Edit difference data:
◆ ◆ ◆ ◆
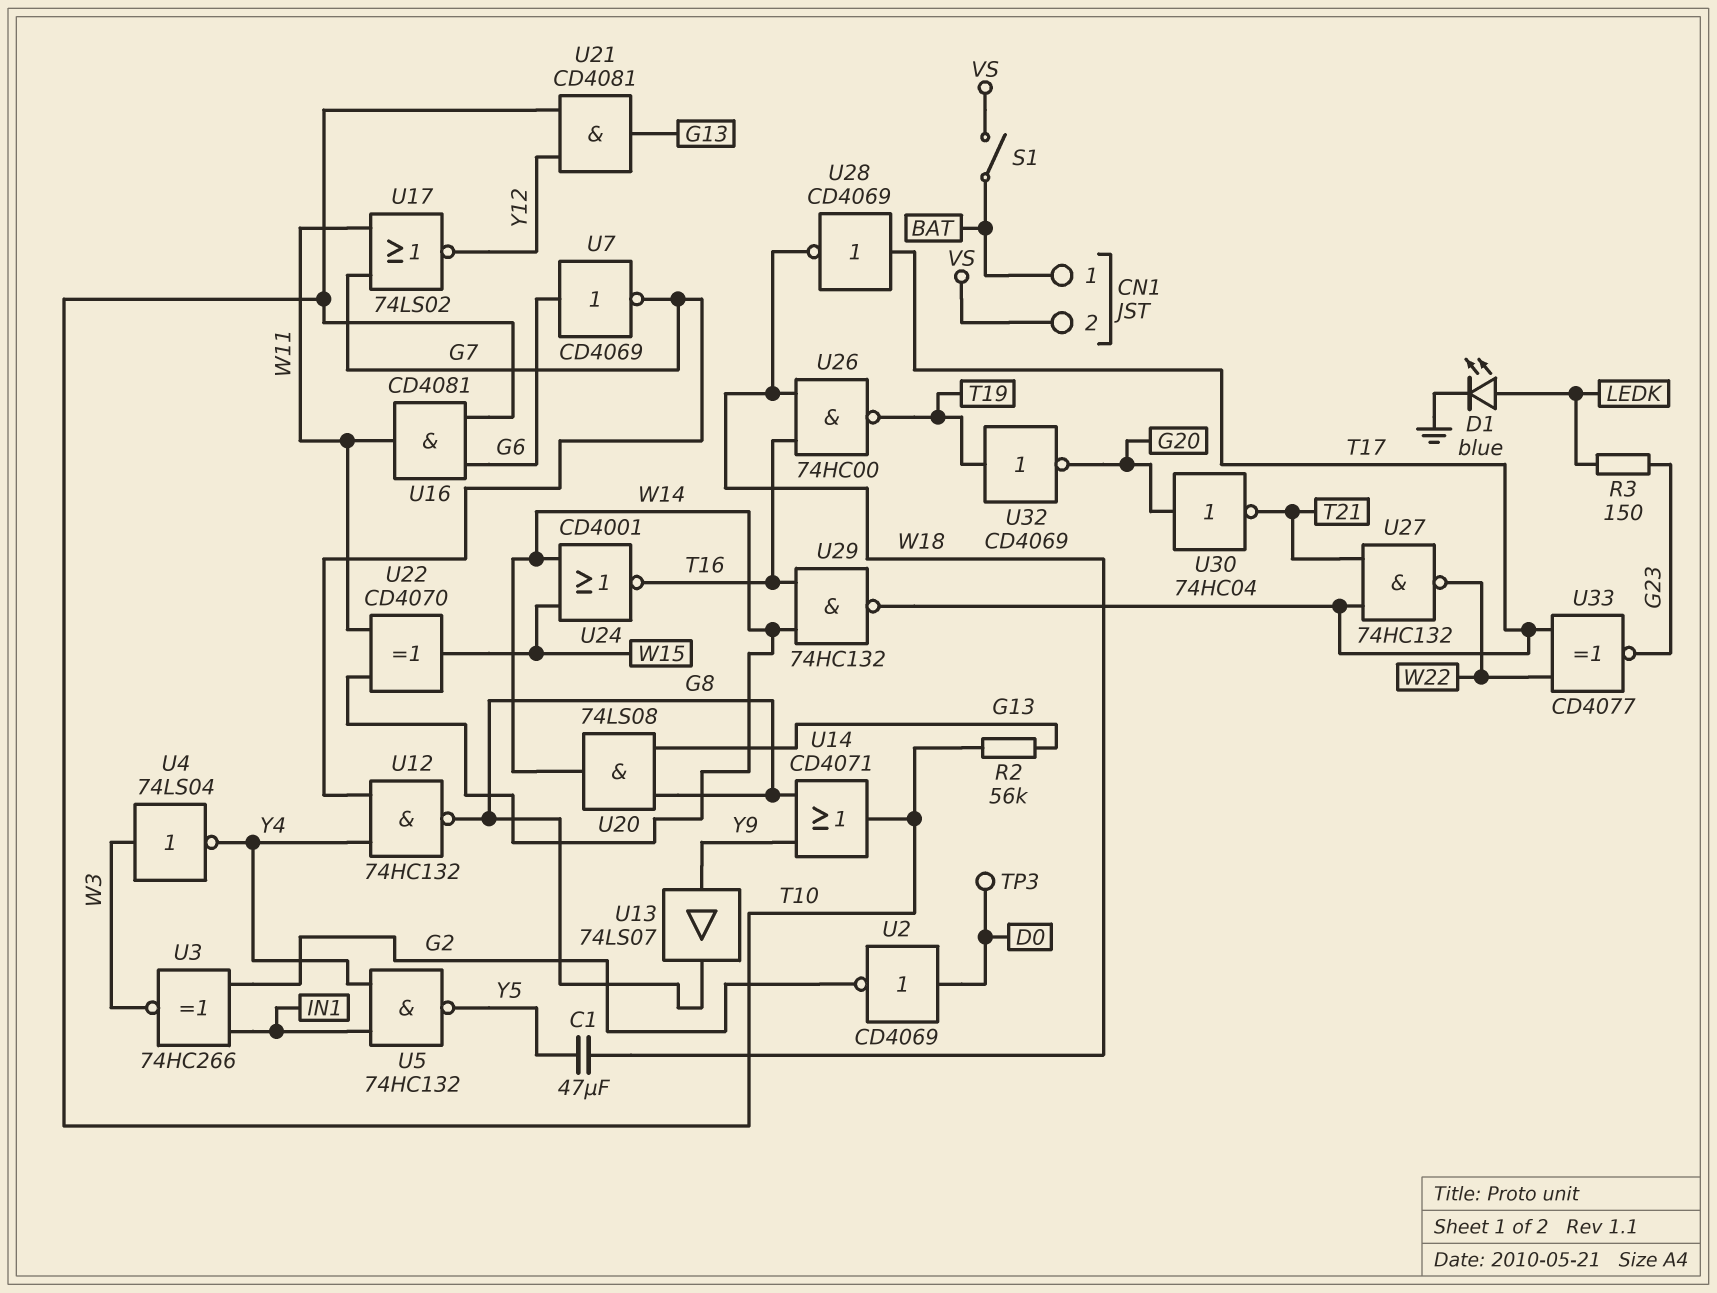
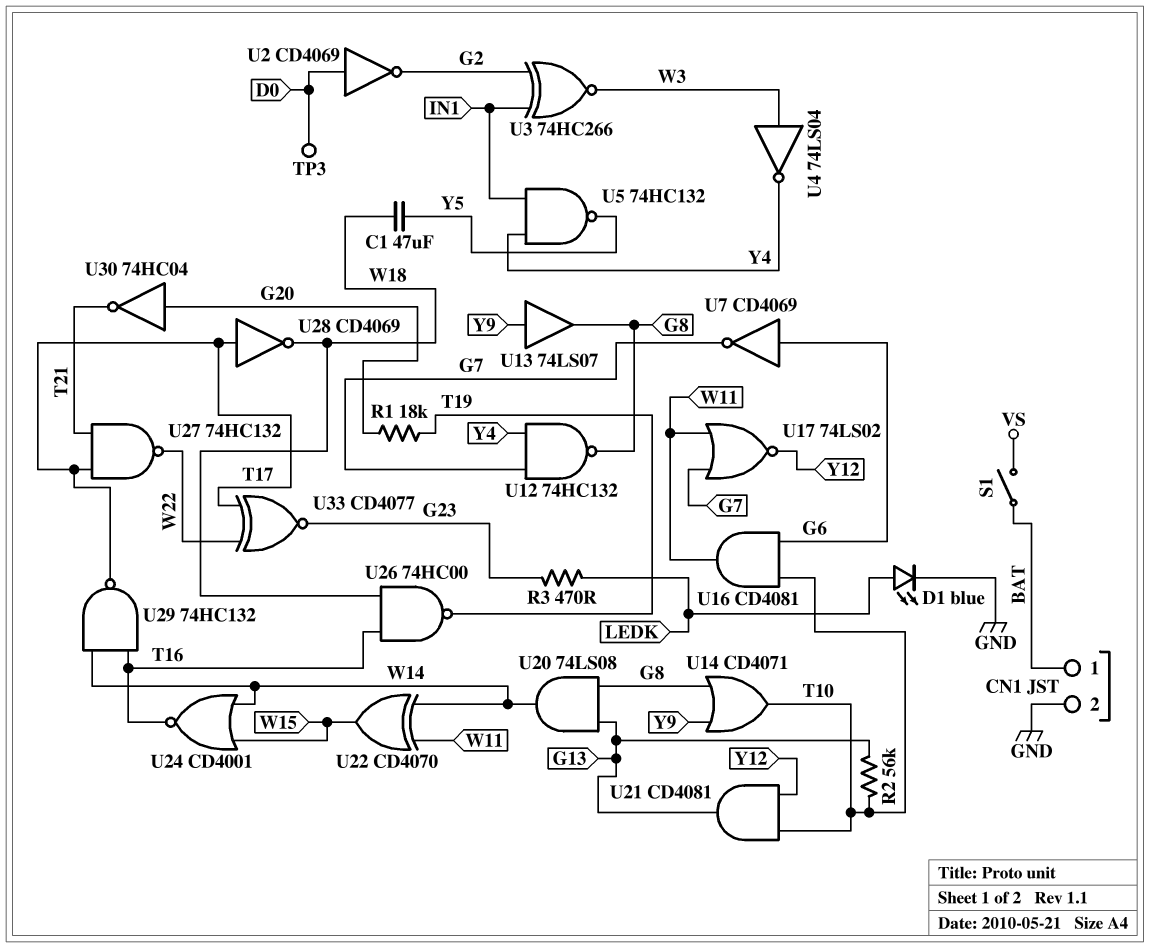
CN1 pin 2: VS -> GND
R1: none -> 18k (G20, T19)
R3: 150 (G23, LEDK) -> 470 (G23, LEDK)
U32: NOT CD4069 (in T19, out G20) -> none

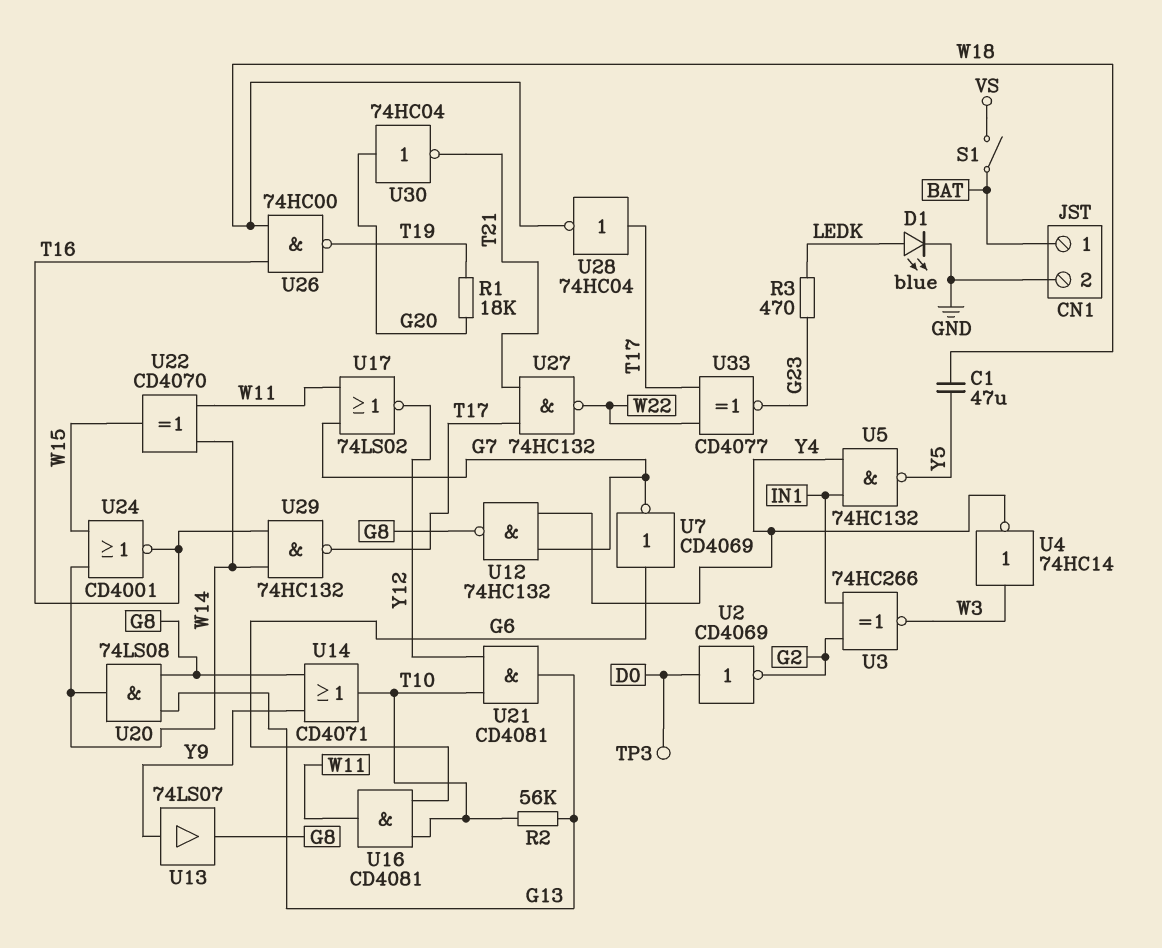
U4: NOT 74LS04 (in W3, out Y4) -> NOT 74HC14 (in W3, out Y4)
U28: NOT CD4069 (in T17, out W18) -> NOT 74HC04 (in T17, out W18)

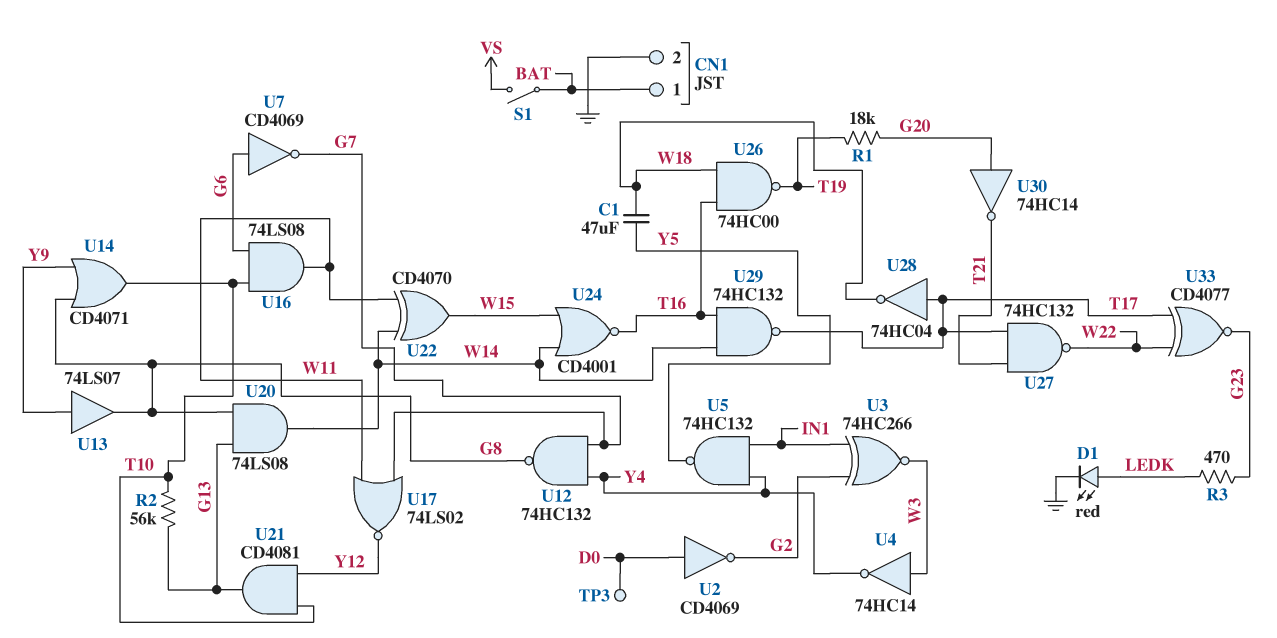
D1: LED blue (A LEDK, K GND) -> LED red (A LEDK, K GND)
U16: AND CD4081 (in G6, in T10, out W11) -> AND 74LS08 (in G6, in T10, out W11)
U30: NOT 74HC04 (in G20, out T21) -> NOT 74HC14 (in G20, out T21)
◆ ◆ ◆ ◆
TASK DIRECTIONS:
For each line above that contains the word "none", make a copy.

TASK ANSWER:
R1: none -> 18k (G20, T19)
U32: NOT CD4069 (in T19, out G20) -> none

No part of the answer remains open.